Dataset excerpts:
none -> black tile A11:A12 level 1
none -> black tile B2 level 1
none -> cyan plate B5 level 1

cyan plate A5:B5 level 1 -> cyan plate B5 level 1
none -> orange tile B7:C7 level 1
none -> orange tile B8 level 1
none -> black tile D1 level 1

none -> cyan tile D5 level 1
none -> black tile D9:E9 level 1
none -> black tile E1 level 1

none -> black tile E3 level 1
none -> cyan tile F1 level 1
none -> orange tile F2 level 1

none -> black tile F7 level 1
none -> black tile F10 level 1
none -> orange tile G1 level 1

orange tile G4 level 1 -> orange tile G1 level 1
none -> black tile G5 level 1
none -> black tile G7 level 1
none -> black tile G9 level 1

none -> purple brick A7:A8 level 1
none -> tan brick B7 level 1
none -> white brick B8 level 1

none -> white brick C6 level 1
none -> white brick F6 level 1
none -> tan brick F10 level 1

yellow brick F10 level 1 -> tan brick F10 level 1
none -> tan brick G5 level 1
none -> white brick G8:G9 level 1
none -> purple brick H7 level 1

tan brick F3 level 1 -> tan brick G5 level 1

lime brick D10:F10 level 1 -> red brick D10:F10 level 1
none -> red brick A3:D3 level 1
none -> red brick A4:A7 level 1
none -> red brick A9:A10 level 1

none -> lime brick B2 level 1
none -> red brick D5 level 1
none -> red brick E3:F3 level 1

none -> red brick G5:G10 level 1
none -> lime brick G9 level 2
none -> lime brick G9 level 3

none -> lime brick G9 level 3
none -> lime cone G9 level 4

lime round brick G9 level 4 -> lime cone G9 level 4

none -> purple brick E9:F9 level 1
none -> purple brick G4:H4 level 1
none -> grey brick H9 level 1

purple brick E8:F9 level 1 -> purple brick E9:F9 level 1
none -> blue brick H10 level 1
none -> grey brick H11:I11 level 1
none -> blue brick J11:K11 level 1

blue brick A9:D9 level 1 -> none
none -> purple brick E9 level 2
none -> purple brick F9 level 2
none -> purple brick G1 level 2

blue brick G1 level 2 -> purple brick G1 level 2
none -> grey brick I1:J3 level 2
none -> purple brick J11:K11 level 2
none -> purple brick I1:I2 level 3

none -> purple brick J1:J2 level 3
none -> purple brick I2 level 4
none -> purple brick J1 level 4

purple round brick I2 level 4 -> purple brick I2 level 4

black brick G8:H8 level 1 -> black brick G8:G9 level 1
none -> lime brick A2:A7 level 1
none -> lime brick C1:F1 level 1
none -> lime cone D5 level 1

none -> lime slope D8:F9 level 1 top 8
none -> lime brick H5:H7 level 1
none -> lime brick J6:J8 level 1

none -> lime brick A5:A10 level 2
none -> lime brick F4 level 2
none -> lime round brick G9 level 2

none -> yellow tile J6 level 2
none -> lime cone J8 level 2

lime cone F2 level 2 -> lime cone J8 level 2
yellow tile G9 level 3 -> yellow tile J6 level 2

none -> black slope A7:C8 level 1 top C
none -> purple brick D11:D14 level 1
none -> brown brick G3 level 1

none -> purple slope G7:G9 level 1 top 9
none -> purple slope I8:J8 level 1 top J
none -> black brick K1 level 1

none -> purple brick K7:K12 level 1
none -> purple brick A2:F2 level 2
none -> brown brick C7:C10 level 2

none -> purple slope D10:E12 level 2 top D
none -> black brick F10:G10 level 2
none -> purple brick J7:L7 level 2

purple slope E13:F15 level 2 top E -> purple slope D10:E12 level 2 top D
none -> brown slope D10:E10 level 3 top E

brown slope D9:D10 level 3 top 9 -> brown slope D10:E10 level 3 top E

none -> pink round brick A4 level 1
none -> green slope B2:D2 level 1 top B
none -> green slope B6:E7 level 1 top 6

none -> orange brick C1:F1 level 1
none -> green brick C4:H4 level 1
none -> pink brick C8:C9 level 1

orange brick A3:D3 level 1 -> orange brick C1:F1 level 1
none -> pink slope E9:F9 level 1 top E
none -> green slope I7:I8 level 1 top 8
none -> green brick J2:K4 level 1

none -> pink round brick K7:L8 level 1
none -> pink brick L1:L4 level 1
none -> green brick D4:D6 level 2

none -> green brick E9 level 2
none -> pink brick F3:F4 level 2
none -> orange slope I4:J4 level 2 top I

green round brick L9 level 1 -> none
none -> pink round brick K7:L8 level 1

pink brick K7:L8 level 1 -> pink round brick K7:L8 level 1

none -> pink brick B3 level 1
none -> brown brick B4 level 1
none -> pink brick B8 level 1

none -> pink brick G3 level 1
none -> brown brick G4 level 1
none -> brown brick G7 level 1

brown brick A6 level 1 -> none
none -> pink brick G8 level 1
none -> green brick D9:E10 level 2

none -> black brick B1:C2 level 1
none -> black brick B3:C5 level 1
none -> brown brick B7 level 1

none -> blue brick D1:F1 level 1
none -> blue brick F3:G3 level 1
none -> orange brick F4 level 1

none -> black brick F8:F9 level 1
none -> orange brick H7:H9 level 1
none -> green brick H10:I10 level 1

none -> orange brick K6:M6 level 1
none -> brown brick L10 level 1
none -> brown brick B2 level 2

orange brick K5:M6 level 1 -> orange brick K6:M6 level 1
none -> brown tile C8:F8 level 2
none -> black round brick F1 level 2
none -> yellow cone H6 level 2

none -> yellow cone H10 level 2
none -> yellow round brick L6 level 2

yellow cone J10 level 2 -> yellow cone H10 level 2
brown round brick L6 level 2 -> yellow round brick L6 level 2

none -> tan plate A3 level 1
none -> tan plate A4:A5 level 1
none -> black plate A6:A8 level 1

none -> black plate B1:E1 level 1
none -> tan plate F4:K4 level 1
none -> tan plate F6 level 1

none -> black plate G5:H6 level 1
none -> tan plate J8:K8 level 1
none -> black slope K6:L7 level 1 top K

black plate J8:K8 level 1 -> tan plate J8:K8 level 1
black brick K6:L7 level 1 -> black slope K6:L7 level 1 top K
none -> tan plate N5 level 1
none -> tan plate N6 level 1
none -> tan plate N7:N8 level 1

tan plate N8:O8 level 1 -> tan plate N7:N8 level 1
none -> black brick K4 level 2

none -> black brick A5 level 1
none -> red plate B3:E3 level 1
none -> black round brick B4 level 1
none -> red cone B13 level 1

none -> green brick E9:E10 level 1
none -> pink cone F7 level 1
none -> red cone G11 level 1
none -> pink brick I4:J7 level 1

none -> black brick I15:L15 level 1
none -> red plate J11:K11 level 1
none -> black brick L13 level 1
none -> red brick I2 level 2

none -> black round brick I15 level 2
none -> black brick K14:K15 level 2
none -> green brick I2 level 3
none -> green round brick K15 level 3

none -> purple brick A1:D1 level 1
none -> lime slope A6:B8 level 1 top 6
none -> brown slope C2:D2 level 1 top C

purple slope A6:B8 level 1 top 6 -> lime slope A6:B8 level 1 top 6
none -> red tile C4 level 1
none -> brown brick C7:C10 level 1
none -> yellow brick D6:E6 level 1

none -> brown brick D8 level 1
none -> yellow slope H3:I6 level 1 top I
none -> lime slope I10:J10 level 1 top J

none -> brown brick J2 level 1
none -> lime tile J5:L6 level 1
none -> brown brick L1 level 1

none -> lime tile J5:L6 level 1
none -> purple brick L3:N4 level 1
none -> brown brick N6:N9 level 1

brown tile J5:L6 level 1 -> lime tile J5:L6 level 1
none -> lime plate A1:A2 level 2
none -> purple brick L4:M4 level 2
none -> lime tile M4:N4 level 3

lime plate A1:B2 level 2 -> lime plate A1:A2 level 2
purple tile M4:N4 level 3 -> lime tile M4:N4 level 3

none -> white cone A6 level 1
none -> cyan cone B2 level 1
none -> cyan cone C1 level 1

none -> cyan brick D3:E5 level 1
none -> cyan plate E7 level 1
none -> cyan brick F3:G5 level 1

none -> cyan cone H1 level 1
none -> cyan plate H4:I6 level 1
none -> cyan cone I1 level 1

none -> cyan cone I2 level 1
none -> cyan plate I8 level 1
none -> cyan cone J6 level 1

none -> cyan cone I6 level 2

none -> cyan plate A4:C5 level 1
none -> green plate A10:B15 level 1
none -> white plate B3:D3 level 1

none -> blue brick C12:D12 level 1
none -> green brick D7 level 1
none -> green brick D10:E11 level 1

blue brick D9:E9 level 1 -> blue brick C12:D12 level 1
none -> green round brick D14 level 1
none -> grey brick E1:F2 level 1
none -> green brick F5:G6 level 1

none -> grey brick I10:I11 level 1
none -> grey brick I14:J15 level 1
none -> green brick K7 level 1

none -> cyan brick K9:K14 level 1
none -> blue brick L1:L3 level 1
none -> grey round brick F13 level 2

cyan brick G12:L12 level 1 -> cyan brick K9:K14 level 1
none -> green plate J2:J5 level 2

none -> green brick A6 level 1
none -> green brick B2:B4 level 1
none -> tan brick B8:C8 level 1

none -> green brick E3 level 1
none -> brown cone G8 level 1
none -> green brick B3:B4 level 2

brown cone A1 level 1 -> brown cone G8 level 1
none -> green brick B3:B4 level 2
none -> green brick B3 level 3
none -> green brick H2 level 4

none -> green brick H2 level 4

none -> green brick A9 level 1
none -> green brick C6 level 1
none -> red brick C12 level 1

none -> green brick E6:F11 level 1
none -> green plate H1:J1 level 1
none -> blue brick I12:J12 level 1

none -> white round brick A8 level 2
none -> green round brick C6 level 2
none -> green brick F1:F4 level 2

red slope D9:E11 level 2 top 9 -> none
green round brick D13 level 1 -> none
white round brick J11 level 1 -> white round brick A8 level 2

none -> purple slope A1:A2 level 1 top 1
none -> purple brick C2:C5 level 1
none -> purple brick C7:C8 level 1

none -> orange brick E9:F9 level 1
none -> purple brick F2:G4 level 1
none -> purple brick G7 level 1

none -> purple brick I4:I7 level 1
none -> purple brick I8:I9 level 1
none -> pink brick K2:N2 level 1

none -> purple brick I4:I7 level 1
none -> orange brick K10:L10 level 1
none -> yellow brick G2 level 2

### [Required action]
If a line of the records above holds the word "yellow", show it.

### [Output for this task]
yellow brick F10 level 1 -> tan brick F10 level 1
none -> yellow tile J6 level 2
yellow tile G9 level 3 -> yellow tile J6 level 2
none -> yellow cone H6 level 2
none -> yellow cone H10 level 2
none -> yellow round brick L6 level 2
yellow cone J10 level 2 -> yellow cone H10 level 2
brown round brick L6 level 2 -> yellow round brick L6 level 2
none -> yellow brick D6:E6 level 1
none -> yellow slope H3:I6 level 1 top I
none -> yellow brick G2 level 2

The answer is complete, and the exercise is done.